▼▼▼

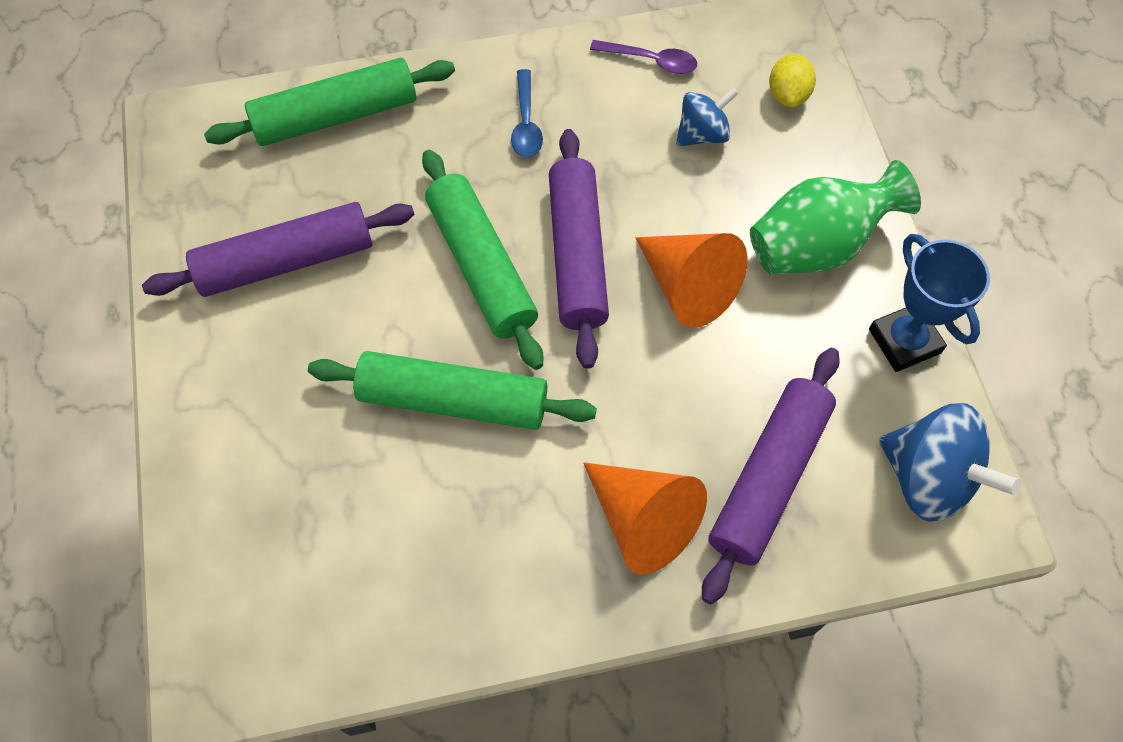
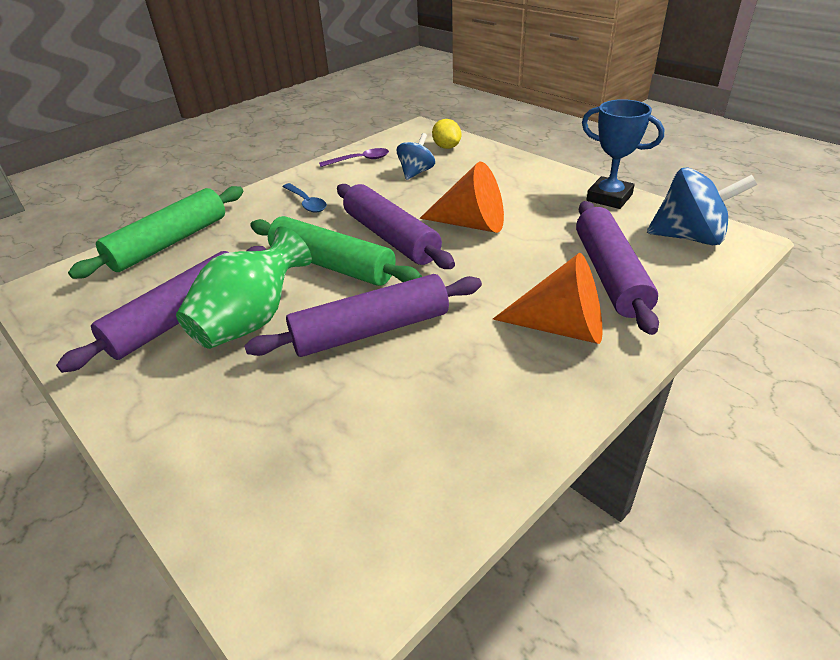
camera: 30 degrees left, 25 degrees down
(453, 400) = (371, 330): green rolling pin -> purple rolling pin
(817, 246) = (523, 185): green vase -> green vase (252, 321)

▲▲▲

# [What you are asked to do]
Set out exactly the run of lines that begins at the line holding "(453, 400) = (371, 330): green" and ends at the last line of the data.

# [Response below]
(453, 400) = (371, 330): green rolling pin -> purple rolling pin
(817, 246) = (523, 185): green vase -> green vase (252, 321)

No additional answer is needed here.